Before-and-after object listings
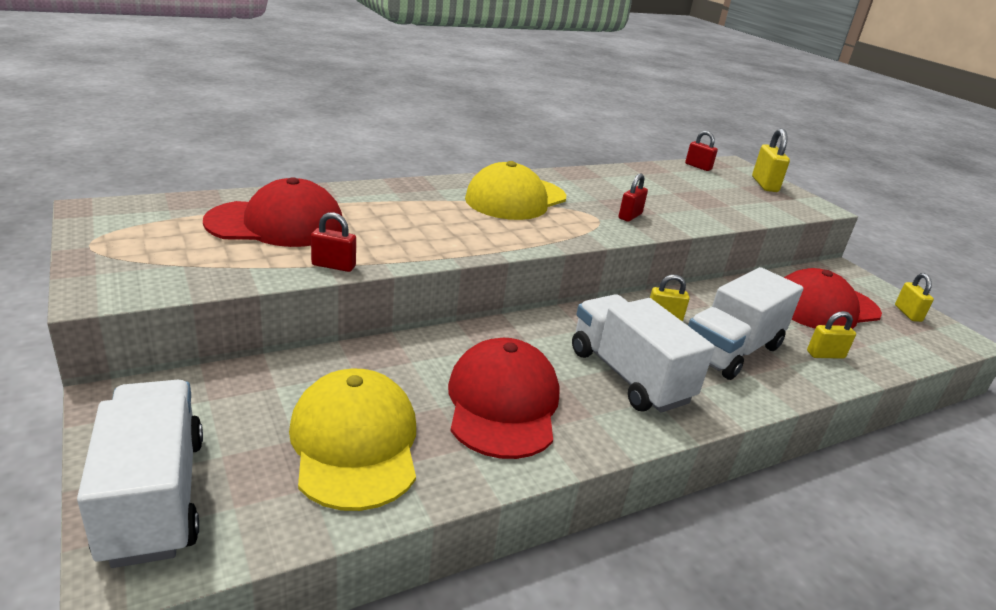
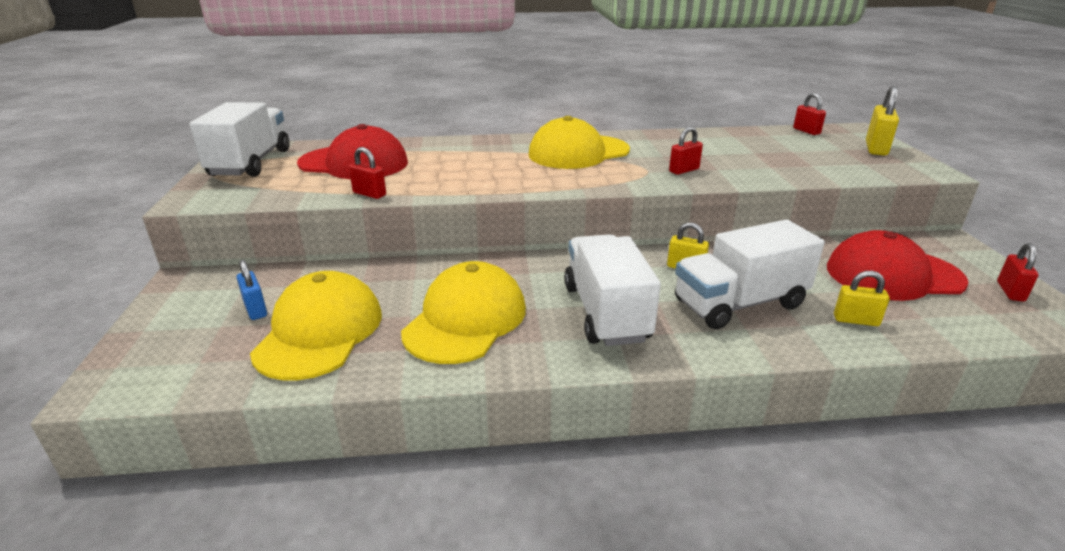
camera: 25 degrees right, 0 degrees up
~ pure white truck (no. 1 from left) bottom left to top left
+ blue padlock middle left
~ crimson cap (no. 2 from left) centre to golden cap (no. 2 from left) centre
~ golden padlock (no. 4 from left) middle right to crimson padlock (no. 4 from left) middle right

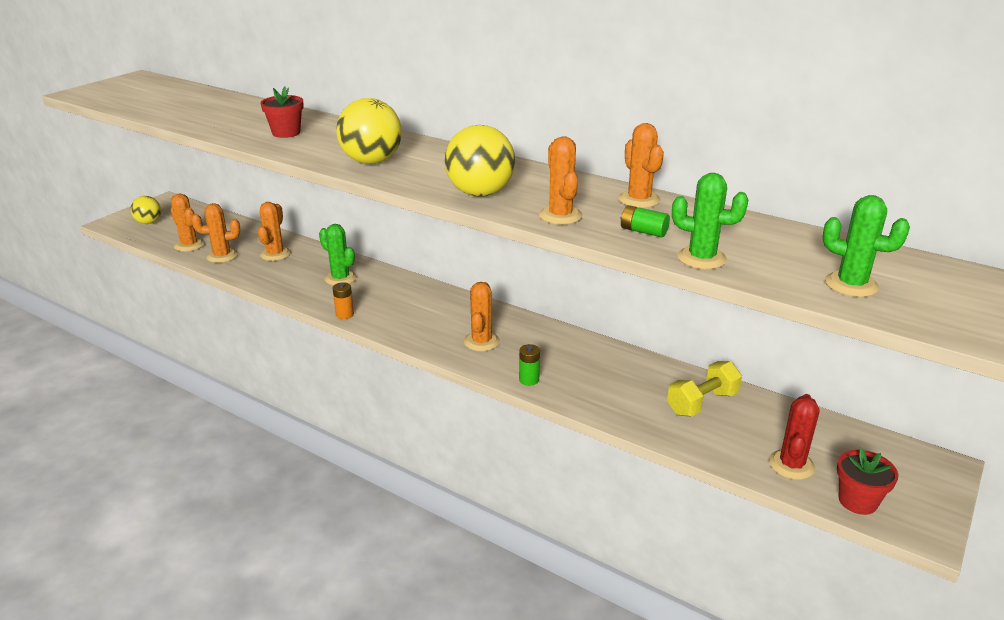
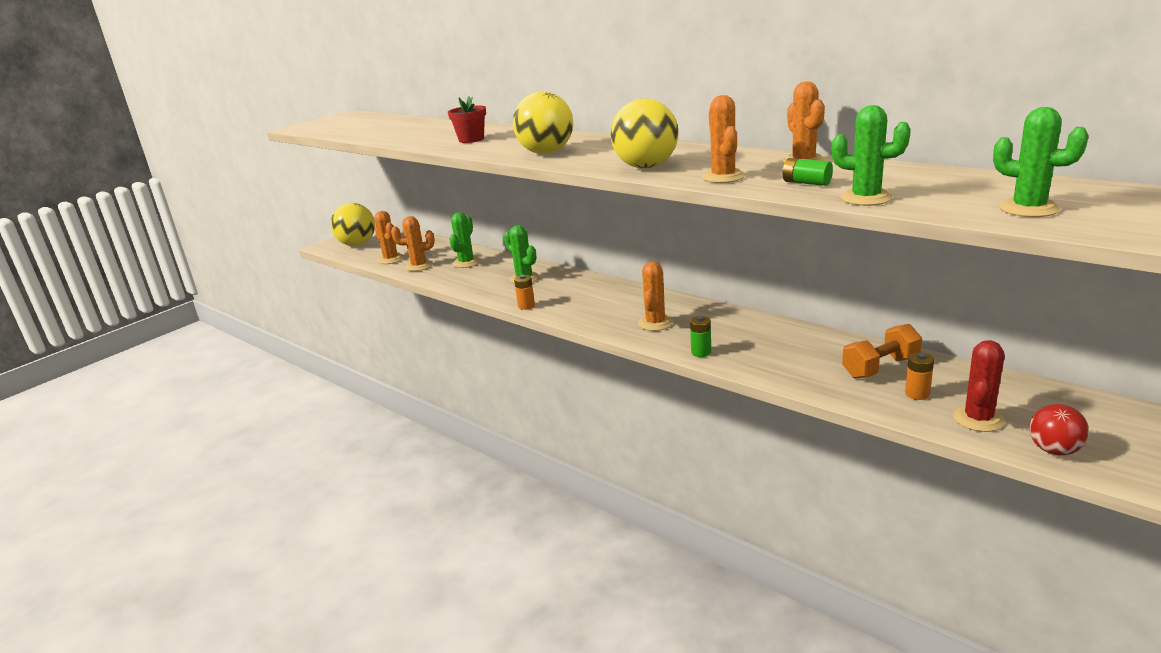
camera: 10 degrees right, 5 degrees down
~ golden play ball (no. 1 from left) middle left = middle left x1.67
~ orange-coloured cactus (no. 3 from left) middle left to green cactus (no. 1 from left) centre
~ golden hand weight middle right to orange-coloured hand weight middle right
+ orange-coloured AA battery (no. 2 from left) middle right
~ crimson plant pot (no. 2 from left) bottom right to crimson play ball middle right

YOUR ASSIGNMENT: Quote precisely the lines of the data from the line containing "padlock middle left" through its final line, both included, excluding pictures.

WRITTEN REPLY:
+ blue padlock middle left
~ crimson cap (no. 2 from left) centre to golden cap (no. 2 from left) centre
~ golden padlock (no. 4 from left) middle right to crimson padlock (no. 4 from left) middle right

camera: 10 degrees right, 5 degrees down
~ golden play ball (no. 1 from left) middle left = middle left x1.67
~ orange-coloured cactus (no. 3 from left) middle left to green cactus (no. 1 from left) centre
~ golden hand weight middle right to orange-coloured hand weight middle right
+ orange-coloured AA battery (no. 2 from left) middle right
~ crimson plant pot (no. 2 from left) bottom right to crimson play ball middle right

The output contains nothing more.